- Aim of the exercise -
Lines before the one containing "R2: 3.9k (GND, N2) -> 160 (GND, N2)" are excluded; reproduce that line and all lines after it in the entries below, exactly.

- Data supplied -
========
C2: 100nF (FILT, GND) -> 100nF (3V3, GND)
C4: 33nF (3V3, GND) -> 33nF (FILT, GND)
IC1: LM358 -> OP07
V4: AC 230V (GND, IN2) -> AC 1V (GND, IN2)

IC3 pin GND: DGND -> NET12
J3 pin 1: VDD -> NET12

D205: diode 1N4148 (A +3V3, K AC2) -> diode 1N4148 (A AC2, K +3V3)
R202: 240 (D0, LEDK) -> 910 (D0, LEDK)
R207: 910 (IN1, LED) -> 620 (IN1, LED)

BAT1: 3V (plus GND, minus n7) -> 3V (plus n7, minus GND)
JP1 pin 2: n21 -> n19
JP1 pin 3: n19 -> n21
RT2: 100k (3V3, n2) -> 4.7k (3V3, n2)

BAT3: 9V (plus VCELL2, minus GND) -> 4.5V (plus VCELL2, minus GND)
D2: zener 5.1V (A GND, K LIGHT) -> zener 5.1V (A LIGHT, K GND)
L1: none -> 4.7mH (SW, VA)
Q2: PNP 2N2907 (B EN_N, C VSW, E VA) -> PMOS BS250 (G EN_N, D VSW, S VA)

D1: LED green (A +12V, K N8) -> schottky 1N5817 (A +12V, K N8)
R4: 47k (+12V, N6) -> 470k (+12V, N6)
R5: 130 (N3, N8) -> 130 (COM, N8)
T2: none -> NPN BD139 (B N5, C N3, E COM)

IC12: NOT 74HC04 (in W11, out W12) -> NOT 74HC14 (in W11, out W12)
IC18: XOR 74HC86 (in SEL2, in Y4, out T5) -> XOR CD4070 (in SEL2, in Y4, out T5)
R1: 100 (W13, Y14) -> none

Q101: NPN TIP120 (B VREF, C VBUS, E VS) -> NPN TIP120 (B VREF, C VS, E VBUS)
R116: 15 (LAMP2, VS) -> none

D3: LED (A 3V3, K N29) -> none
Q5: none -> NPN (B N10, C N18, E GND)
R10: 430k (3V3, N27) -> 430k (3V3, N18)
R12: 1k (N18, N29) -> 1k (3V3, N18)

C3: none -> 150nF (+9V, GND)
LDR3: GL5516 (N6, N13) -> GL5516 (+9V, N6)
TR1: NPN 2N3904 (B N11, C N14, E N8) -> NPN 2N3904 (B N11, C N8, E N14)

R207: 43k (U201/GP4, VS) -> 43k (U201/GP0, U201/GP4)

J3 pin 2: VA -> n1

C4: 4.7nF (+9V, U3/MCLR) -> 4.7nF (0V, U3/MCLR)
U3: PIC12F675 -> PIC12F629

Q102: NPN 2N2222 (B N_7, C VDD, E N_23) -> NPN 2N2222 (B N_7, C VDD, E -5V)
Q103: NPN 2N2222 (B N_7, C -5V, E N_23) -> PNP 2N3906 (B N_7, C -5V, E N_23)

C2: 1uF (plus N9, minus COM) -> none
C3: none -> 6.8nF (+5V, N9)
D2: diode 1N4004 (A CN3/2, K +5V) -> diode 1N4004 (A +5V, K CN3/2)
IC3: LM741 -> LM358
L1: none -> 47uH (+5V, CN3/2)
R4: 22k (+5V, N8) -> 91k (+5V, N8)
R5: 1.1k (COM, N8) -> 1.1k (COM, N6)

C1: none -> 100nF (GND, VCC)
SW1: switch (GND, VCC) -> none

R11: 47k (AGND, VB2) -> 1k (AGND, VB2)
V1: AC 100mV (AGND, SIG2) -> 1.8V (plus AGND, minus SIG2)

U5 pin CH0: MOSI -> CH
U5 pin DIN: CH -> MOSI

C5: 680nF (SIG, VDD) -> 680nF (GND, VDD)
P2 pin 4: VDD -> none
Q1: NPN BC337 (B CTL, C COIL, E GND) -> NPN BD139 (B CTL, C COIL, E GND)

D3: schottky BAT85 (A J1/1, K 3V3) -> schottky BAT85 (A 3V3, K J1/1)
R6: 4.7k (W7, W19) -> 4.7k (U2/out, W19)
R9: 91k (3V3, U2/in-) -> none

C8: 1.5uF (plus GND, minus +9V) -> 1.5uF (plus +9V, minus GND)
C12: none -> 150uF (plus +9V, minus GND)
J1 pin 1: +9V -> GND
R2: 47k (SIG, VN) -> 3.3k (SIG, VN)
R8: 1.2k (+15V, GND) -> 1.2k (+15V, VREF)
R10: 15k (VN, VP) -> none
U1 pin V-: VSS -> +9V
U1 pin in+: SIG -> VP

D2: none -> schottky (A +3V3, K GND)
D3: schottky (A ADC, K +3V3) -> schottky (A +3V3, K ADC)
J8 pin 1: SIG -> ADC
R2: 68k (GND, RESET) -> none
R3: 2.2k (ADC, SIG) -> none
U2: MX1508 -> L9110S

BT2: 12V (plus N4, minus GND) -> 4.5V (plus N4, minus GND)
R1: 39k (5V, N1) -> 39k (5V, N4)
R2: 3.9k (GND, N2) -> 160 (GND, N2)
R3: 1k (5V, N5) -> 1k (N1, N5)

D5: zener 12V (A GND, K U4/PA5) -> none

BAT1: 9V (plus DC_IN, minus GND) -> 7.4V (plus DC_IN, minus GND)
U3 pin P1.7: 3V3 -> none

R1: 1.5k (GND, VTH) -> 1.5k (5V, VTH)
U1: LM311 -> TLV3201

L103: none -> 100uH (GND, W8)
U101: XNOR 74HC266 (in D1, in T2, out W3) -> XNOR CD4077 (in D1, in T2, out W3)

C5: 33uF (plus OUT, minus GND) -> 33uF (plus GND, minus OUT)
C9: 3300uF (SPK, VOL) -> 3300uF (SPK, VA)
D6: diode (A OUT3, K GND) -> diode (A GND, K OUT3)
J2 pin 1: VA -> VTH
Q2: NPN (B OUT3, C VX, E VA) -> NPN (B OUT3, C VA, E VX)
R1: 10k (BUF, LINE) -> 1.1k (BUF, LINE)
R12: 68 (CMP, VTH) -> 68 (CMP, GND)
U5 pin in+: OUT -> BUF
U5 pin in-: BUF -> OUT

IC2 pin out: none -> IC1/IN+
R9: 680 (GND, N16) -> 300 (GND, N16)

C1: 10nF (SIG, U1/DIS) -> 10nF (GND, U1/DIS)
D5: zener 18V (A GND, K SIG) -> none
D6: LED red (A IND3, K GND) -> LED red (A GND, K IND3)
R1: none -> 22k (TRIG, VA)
========
- Solution for this task -
R2: 3.9k (GND, N2) -> 160 (GND, N2)
R3: 1k (5V, N5) -> 1k (N1, N5)

D5: zener 12V (A GND, K U4/PA5) -> none

BAT1: 9V (plus DC_IN, minus GND) -> 7.4V (plus DC_IN, minus GND)
U3 pin P1.7: 3V3 -> none

R1: 1.5k (GND, VTH) -> 1.5k (5V, VTH)
U1: LM311 -> TLV3201

L103: none -> 100uH (GND, W8)
U101: XNOR 74HC266 (in D1, in T2, out W3) -> XNOR CD4077 (in D1, in T2, out W3)

C5: 33uF (plus OUT, minus GND) -> 33uF (plus GND, minus OUT)
C9: 3300uF (SPK, VOL) -> 3300uF (SPK, VA)
D6: diode (A OUT3, K GND) -> diode (A GND, K OUT3)
J2 pin 1: VA -> VTH
Q2: NPN (B OUT3, C VX, E VA) -> NPN (B OUT3, C VA, E VX)
R1: 10k (BUF, LINE) -> 1.1k (BUF, LINE)
R12: 68 (CMP, VTH) -> 68 (CMP, GND)
U5 pin in+: OUT -> BUF
U5 pin in-: BUF -> OUT

IC2 pin out: none -> IC1/IN+
R9: 680 (GND, N16) -> 300 (GND, N16)

C1: 10nF (SIG, U1/DIS) -> 10nF (GND, U1/DIS)
D5: zener 18V (A GND, K SIG) -> none
D6: LED red (A IND3, K GND) -> LED red (A GND, K IND3)
R1: none -> 22k (TRIG, VA)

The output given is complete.